Action item: Beginning with the line that contains "(305, 342) = (485, 509): none -> yellow donut", transcribe every line through the end of the entries exactly as written, and reproduce nothing else.

Source material:
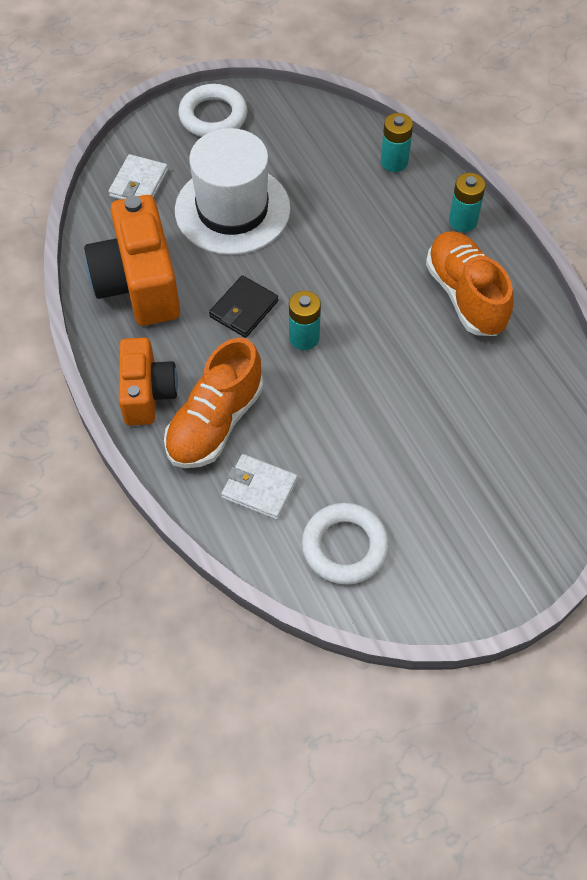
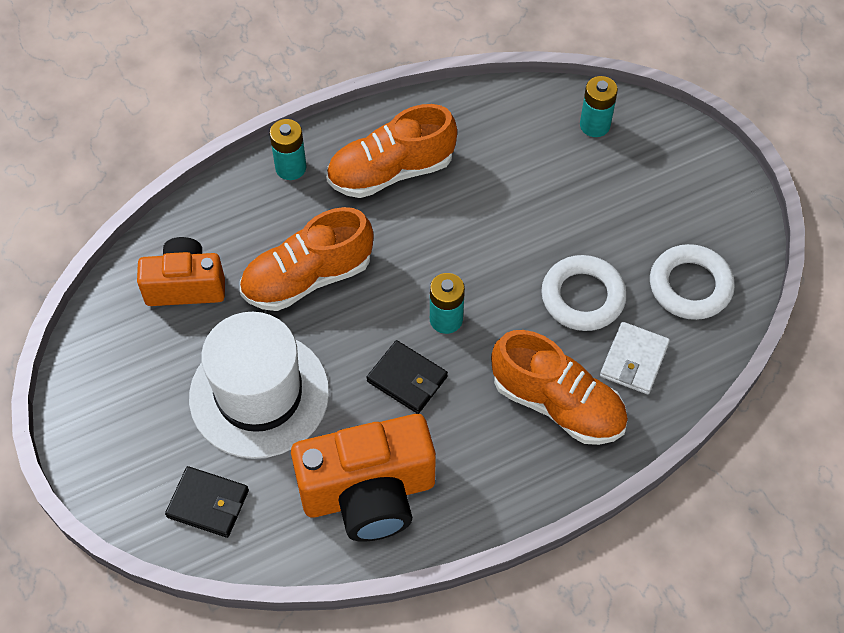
camera: 90 degrees left, 0 degrees up
(139, 183) = (208, 504): white wallet -> black wallet
(147, 393) = (523, 474): orange camera -> orange camera (185, 286)
(213, 116) = (100, 420): white ring -> white ring (582, 297)
(345, 237) = (307, 278): none -> orange shoe
(394, 162) = (198, 227): turquoise battery -> turquoise battery (594, 125)

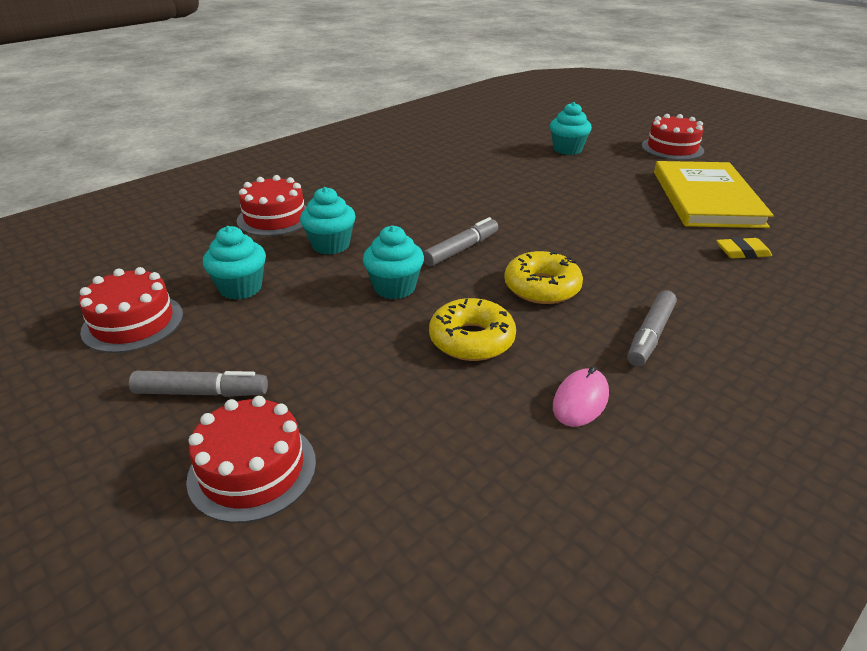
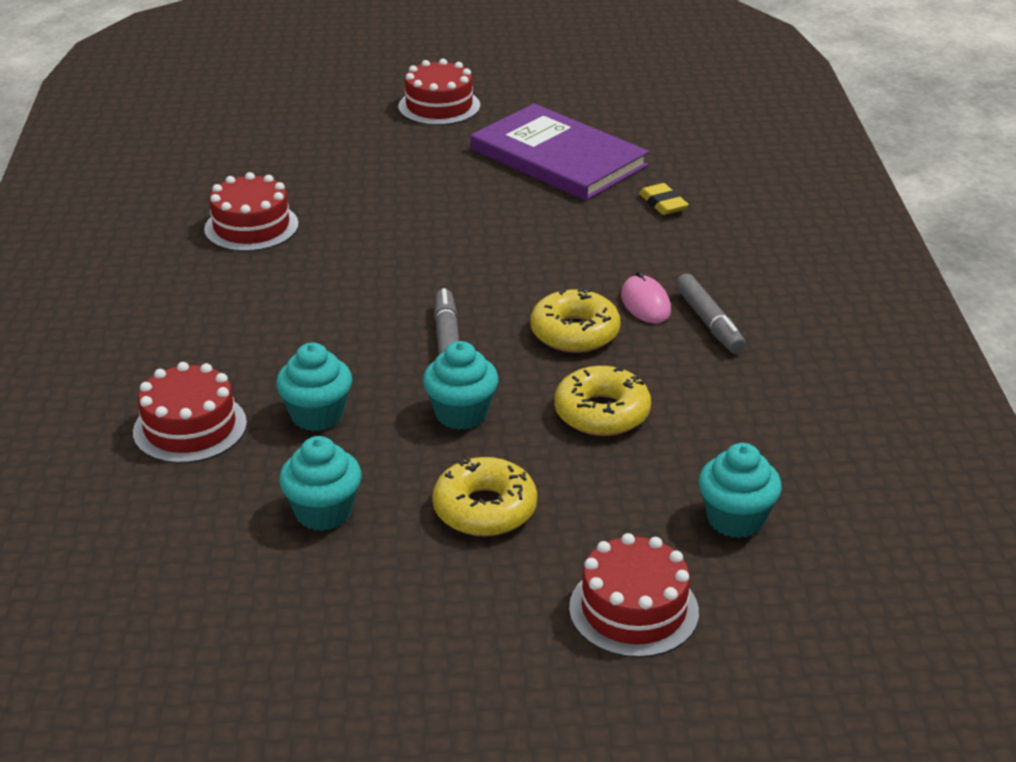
camera: 50 degrees left, 0 degrees up
(133, 323) = (294, 612): red cake -> red cake (251, 227)
(201, 392) = (488, 603): grey marker -> none
(305, 342) = (485, 509): none -> yellow donut
(567, 149) = (340, 161): turquoise cupcake -> turquoise cupcake (735, 519)
(580, 400) = (742, 403): pink mouse -> pink mouse (645, 303)
(706, 198) = (558, 157): yellow book -> purple book
(742, 252) = (663, 204): yellow eraser -> yellow eraser turned 60 degrees counterclockwise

Solution to the exercise:
(305, 342) = (485, 509): none -> yellow donut
(567, 149) = (340, 161): turquoise cupcake -> turquoise cupcake (735, 519)
(580, 400) = (742, 403): pink mouse -> pink mouse (645, 303)
(706, 198) = (558, 157): yellow book -> purple book
(742, 252) = (663, 204): yellow eraser -> yellow eraser turned 60 degrees counterclockwise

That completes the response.